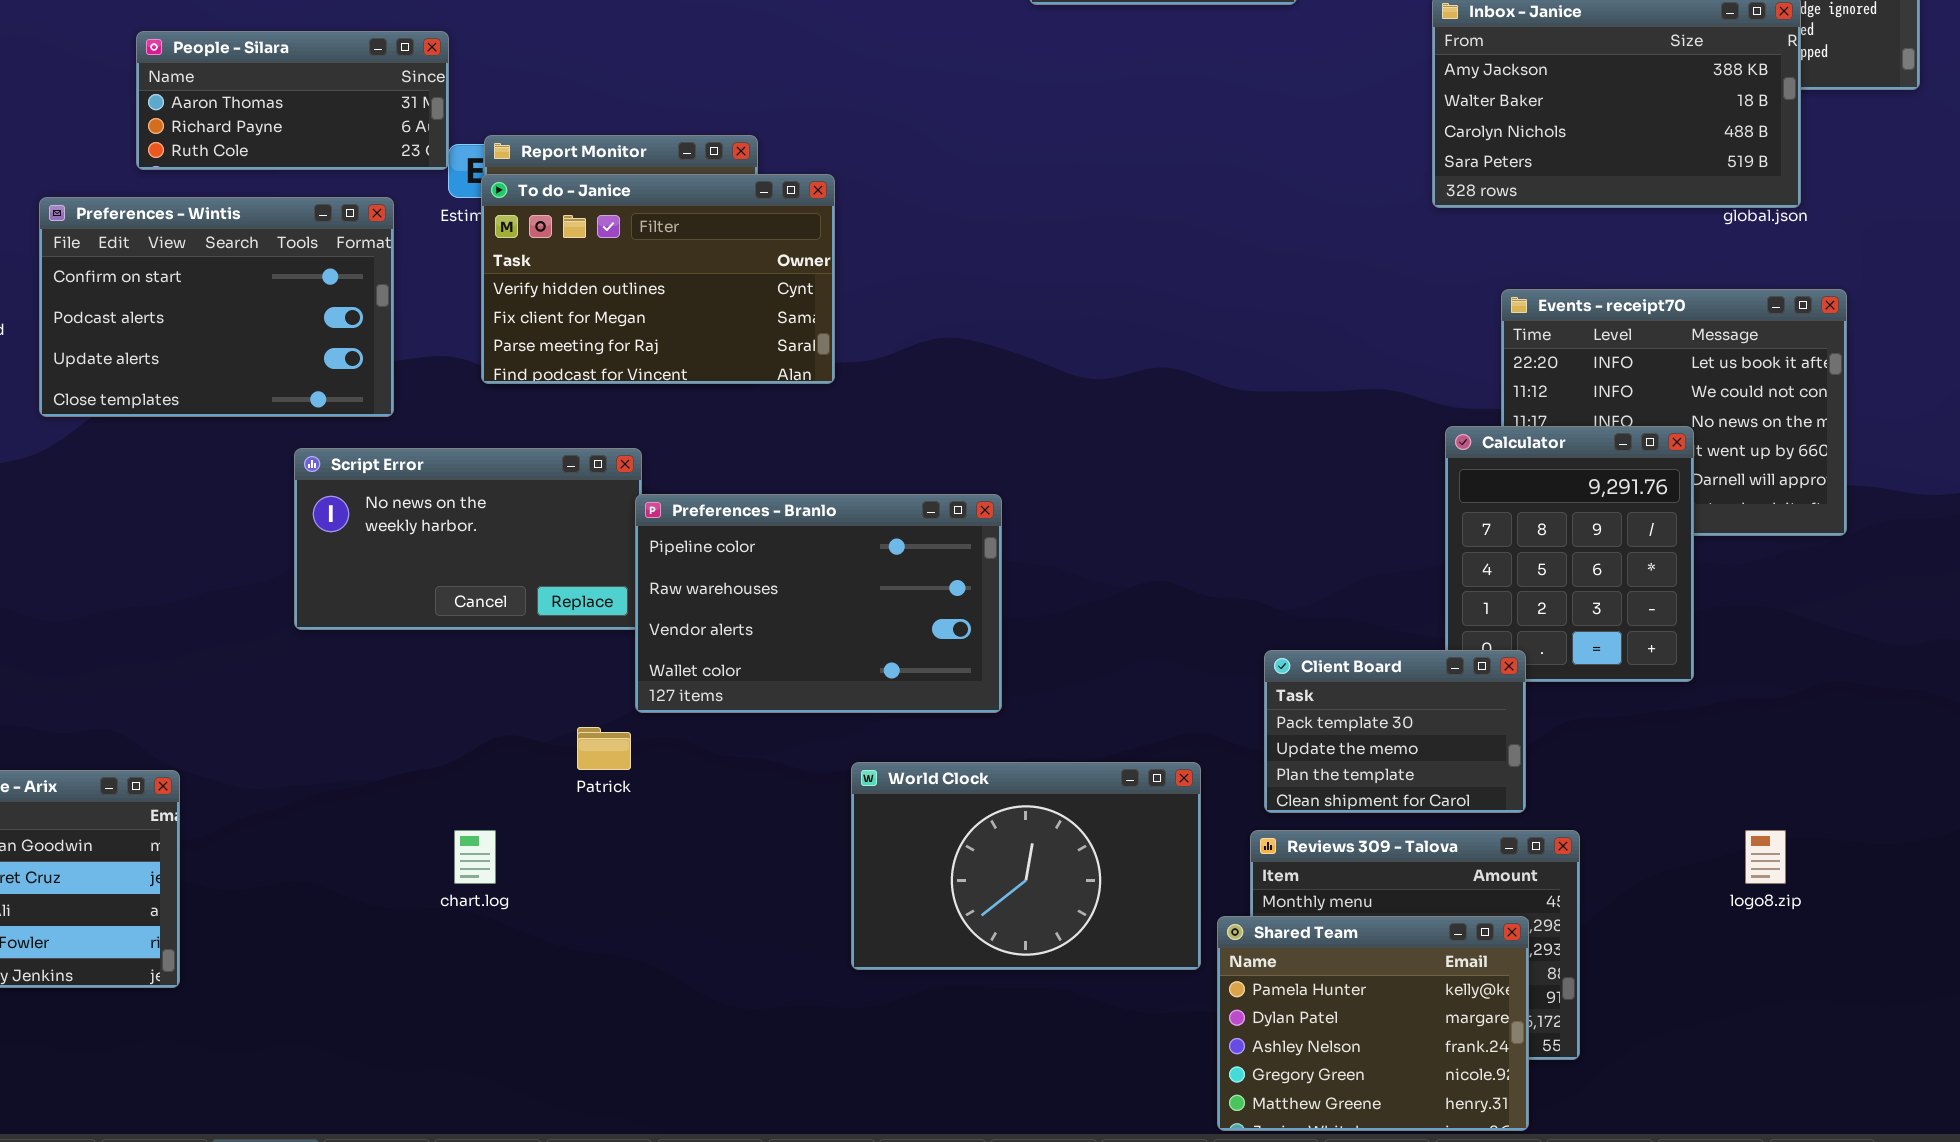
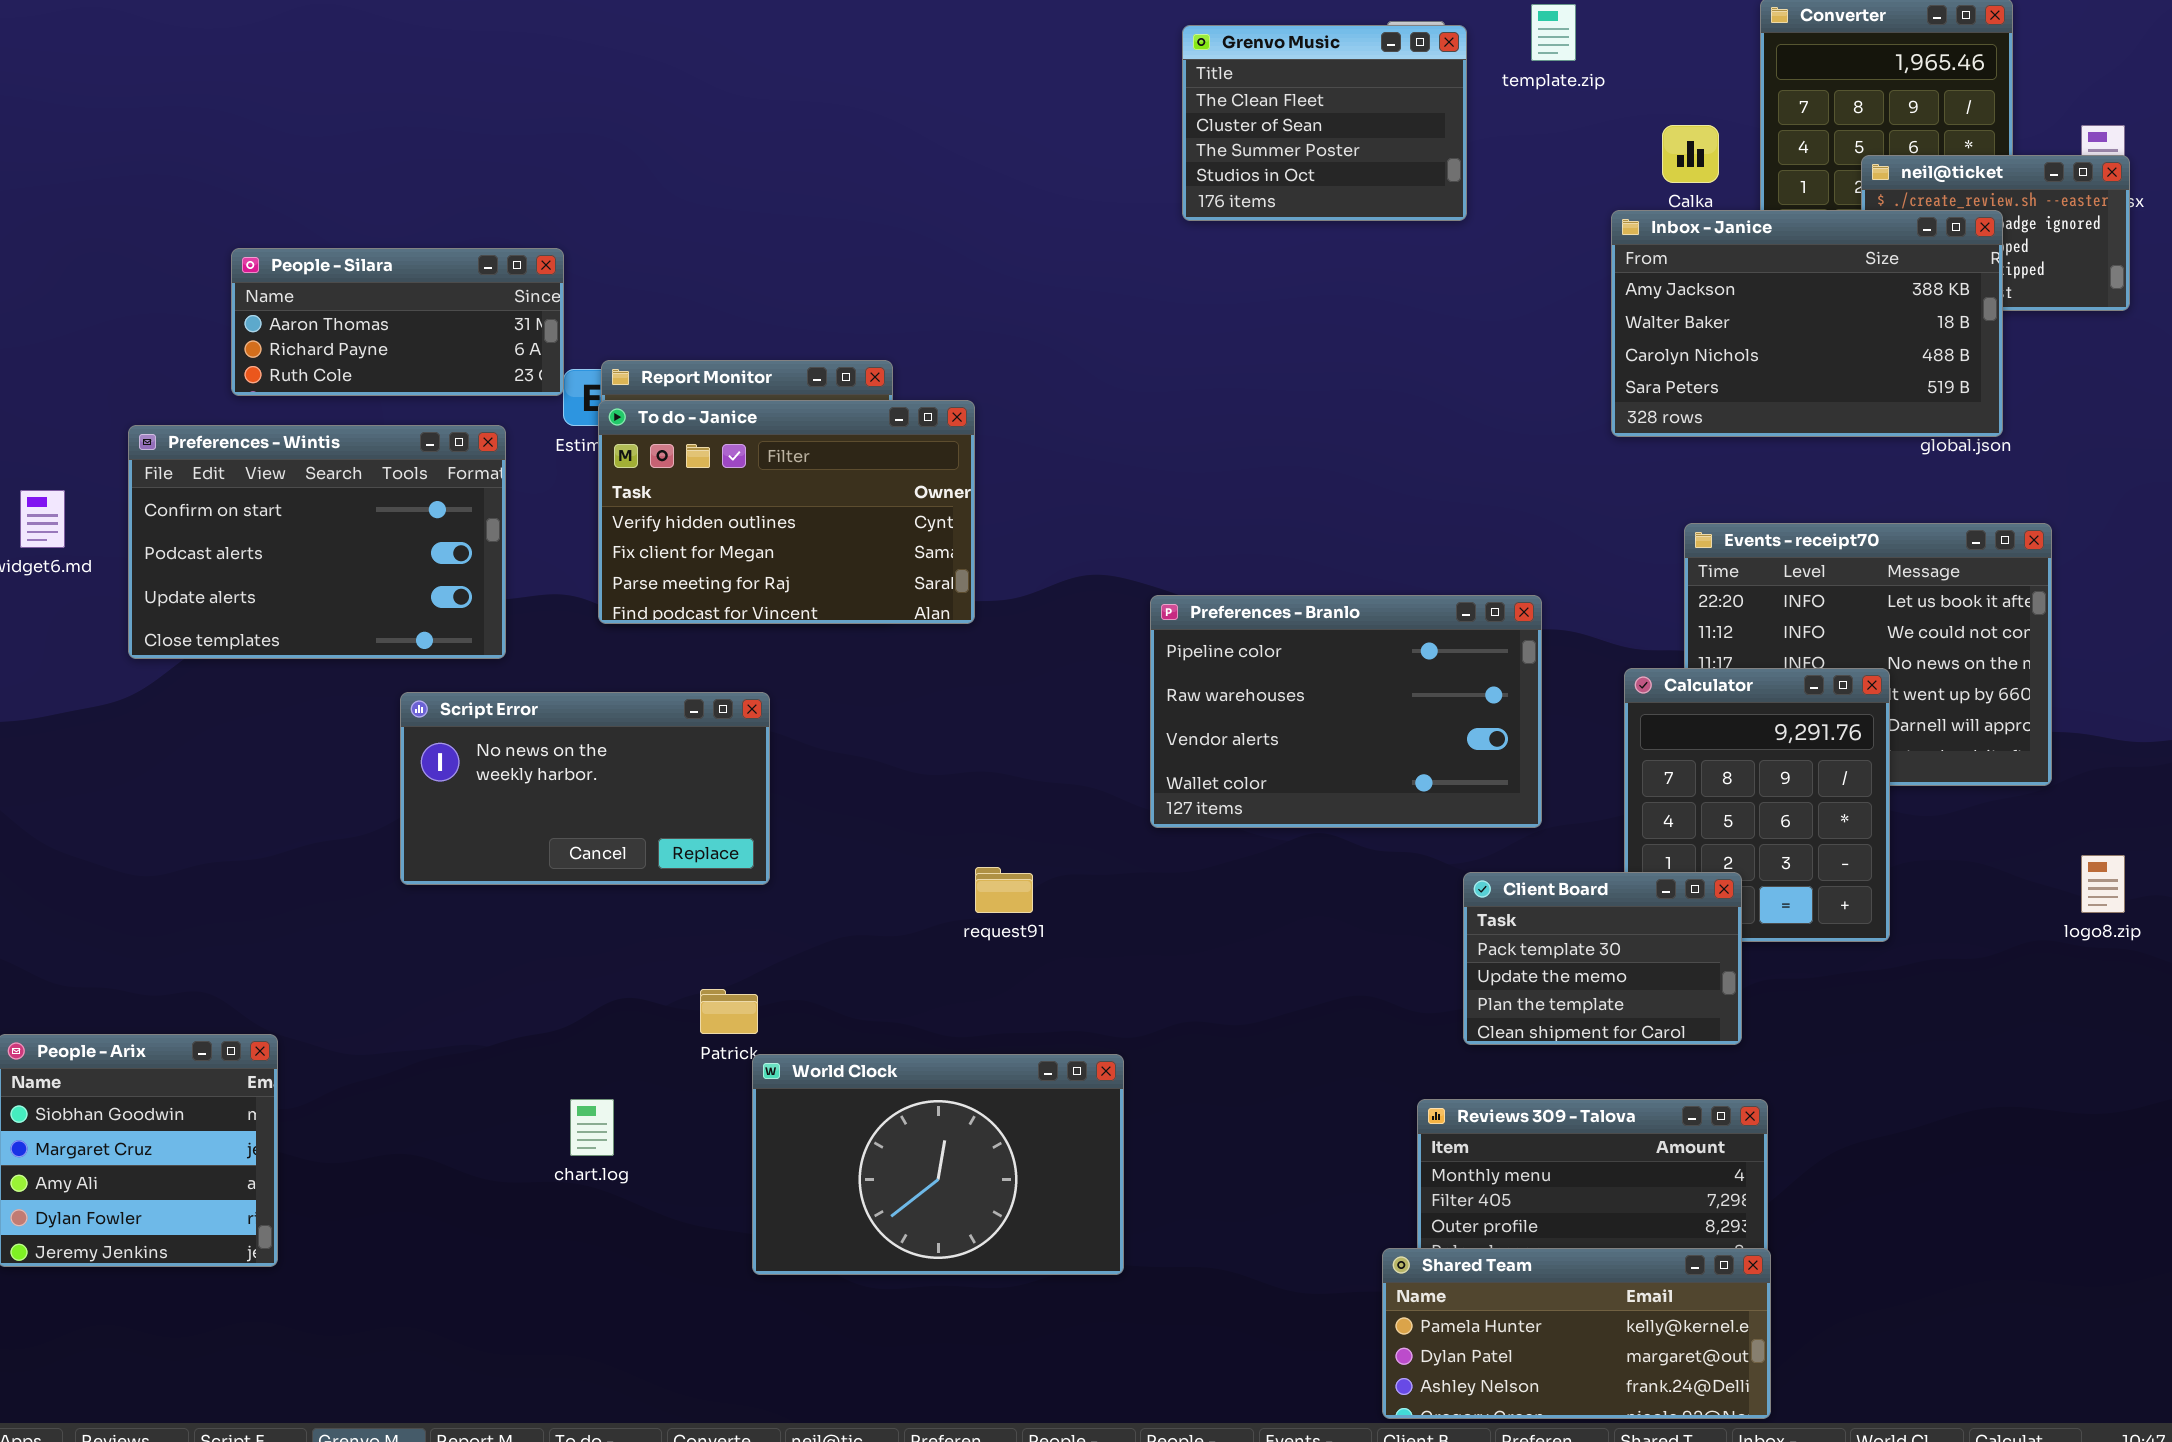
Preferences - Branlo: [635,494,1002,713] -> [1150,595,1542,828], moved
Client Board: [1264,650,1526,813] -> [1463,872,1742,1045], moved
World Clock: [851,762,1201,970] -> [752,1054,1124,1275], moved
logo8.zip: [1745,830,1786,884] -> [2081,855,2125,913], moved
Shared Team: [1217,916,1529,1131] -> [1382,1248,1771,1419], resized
※ ※ ※
What needs to be done>
Transcribe every entry above exactly. Omit all pictures.

Problem solution>
Preferences - Branlo: [635,494,1002,713] -> [1150,595,1542,828], moved
Client Board: [1264,650,1526,813] -> [1463,872,1742,1045], moved
World Clock: [851,762,1201,970] -> [752,1054,1124,1275], moved
logo8.zip: [1745,830,1786,884] -> [2081,855,2125,913], moved
Shared Team: [1217,916,1529,1131] -> [1382,1248,1771,1419], resized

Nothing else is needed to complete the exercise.